Brief:
Exactly as they appear below, repeat the lines from the one with "GAS1: MQ-135 -> MQ-3" through the one with "MIC1 pin GND: GND -> none", and no others.

Source material:
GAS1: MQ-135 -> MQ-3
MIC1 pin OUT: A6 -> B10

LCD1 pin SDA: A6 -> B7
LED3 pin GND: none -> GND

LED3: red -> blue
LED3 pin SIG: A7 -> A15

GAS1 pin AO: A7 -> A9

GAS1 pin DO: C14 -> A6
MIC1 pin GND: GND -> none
--
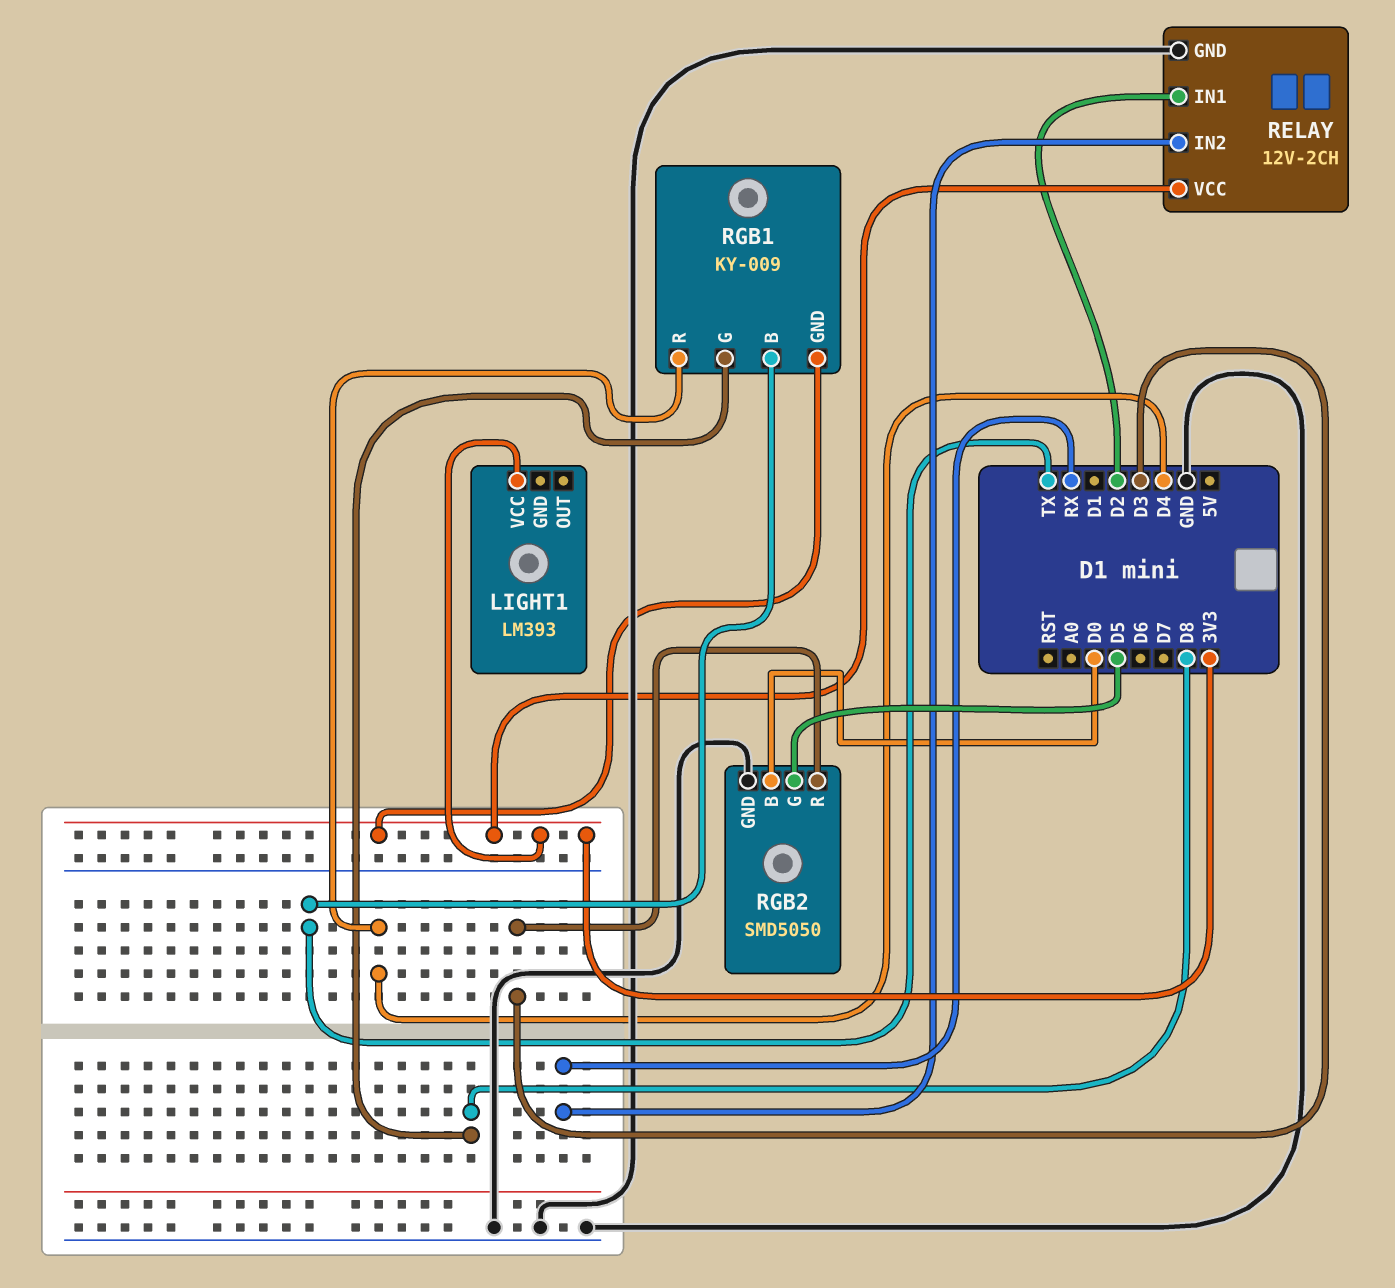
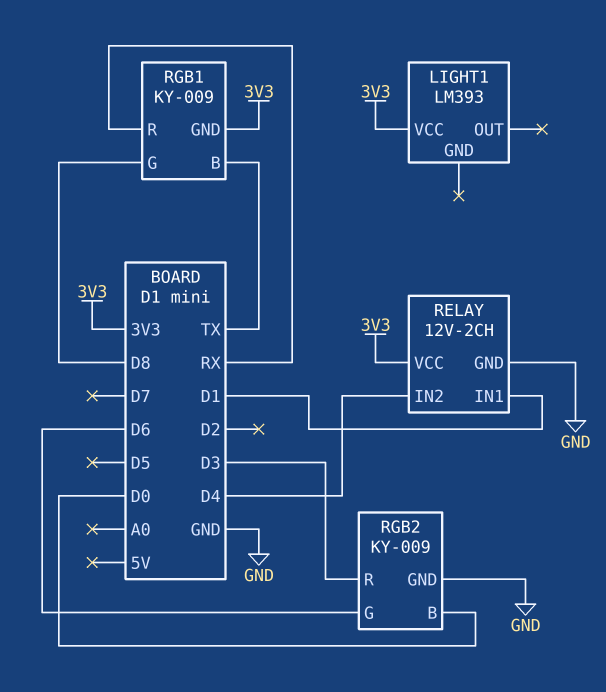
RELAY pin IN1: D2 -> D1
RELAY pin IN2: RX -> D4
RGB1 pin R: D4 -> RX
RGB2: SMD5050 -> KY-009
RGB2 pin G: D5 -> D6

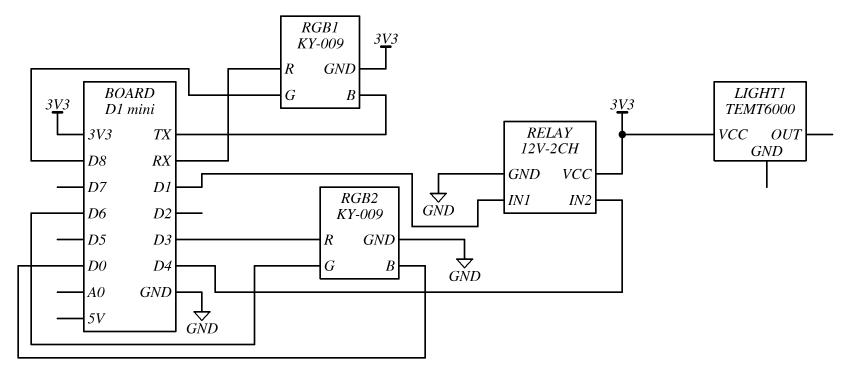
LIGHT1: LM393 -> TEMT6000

Written answer:
GAS1: MQ-135 -> MQ-3
MIC1 pin OUT: A6 -> B10

LCD1 pin SDA: A6 -> B7
LED3 pin GND: none -> GND

LED3: red -> blue
LED3 pin SIG: A7 -> A15

GAS1 pin AO: A7 -> A9

GAS1 pin DO: C14 -> A6
MIC1 pin GND: GND -> none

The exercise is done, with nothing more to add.